**Request:** Present every line of text in the material below as a numbered list, skipping blank lines. Leave the pictures out of your answer.

[Data excerpts]
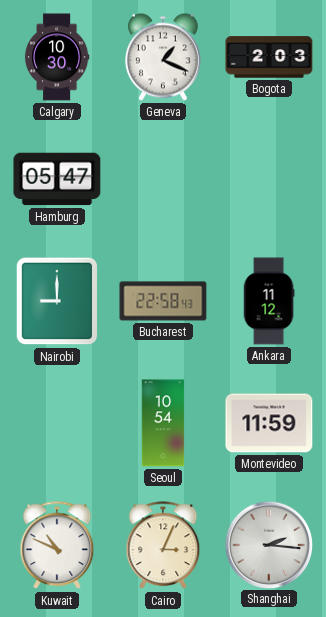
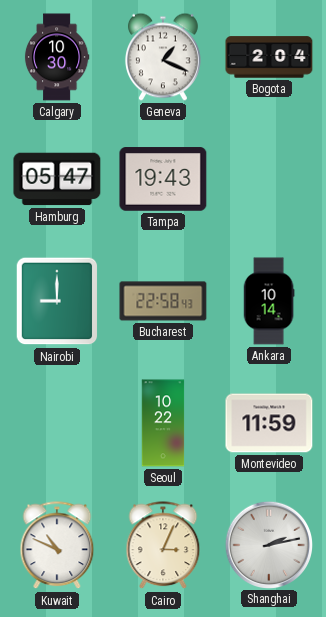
Bogota: 2:03 -> 2:04
Tampa: none -> 19:43
Ankara: 11:12 -> 10:14
Seoul: 10:54 -> 10:22
Shanghai: 2:16 -> 2:13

**Response to the exercise:**
1. Bogota: 2:03 -> 2:04
2. Tampa: none -> 19:43
3. Ankara: 11:12 -> 10:14
4. Seoul: 10:54 -> 10:22
5. Shanghai: 2:16 -> 2:13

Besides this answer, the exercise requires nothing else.